_SOURCE MATERIAL_

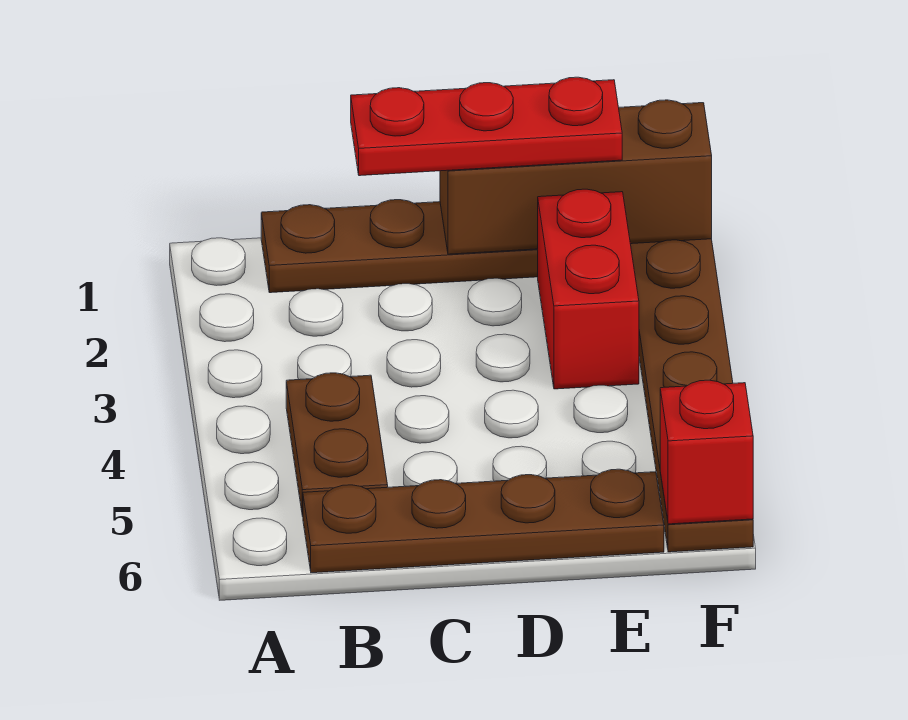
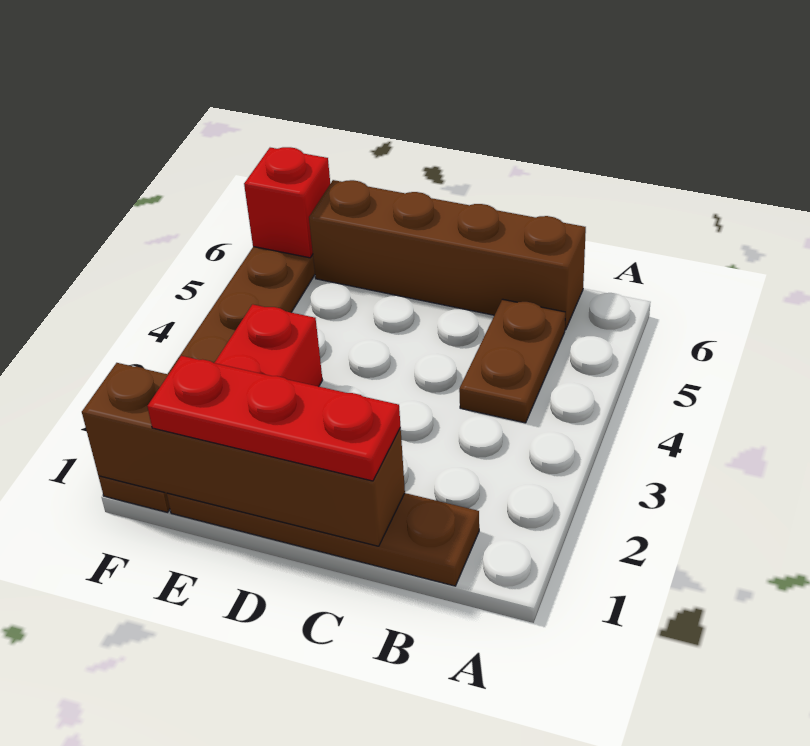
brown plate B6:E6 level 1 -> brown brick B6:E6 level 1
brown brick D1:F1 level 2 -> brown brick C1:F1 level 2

--

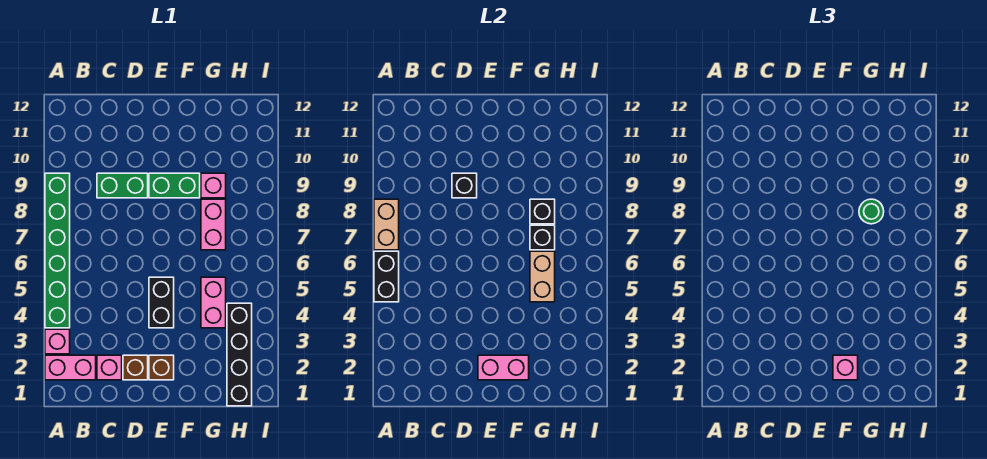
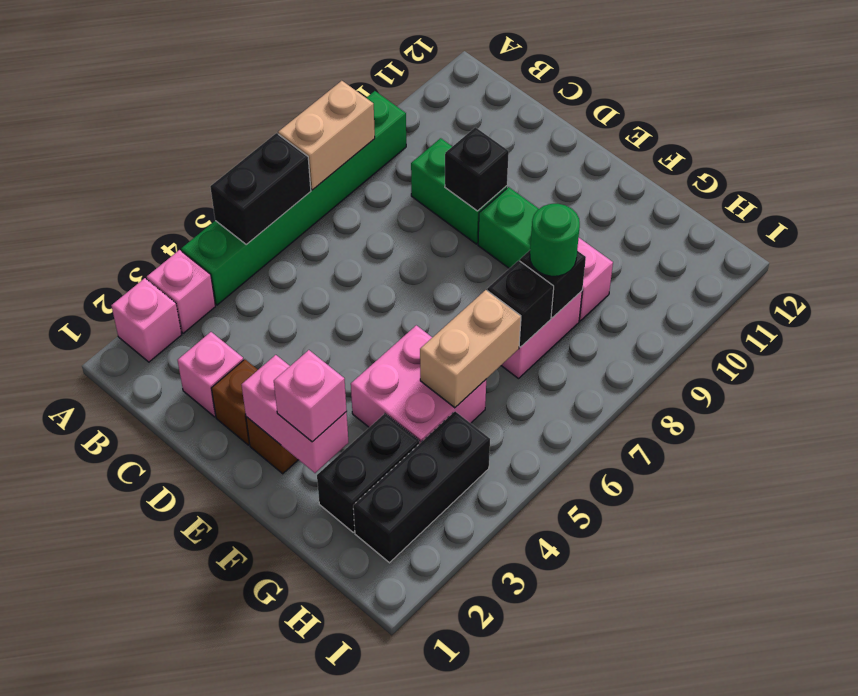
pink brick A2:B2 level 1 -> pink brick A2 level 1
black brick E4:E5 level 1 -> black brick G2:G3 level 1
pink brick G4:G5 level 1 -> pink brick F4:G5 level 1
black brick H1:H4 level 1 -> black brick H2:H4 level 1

...

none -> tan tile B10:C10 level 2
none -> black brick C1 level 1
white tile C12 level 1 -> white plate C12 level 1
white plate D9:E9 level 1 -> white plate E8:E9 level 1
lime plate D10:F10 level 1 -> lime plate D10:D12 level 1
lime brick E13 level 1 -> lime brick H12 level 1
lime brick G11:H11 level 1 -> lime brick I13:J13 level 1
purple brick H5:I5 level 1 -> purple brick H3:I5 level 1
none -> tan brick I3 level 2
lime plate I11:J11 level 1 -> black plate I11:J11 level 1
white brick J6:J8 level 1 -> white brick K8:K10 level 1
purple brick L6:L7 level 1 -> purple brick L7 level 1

_WHAT YOU SHOULD DO_
In the listing above, transcribe exactly everything from the line containing "pink brick A2:B2" down to the line containing "black brick H1:H4", including both and nothing more.

_WRITTEN ANSWER_
pink brick A2:B2 level 1 -> pink brick A2 level 1
black brick E4:E5 level 1 -> black brick G2:G3 level 1
pink brick G4:G5 level 1 -> pink brick F4:G5 level 1
black brick H1:H4 level 1 -> black brick H2:H4 level 1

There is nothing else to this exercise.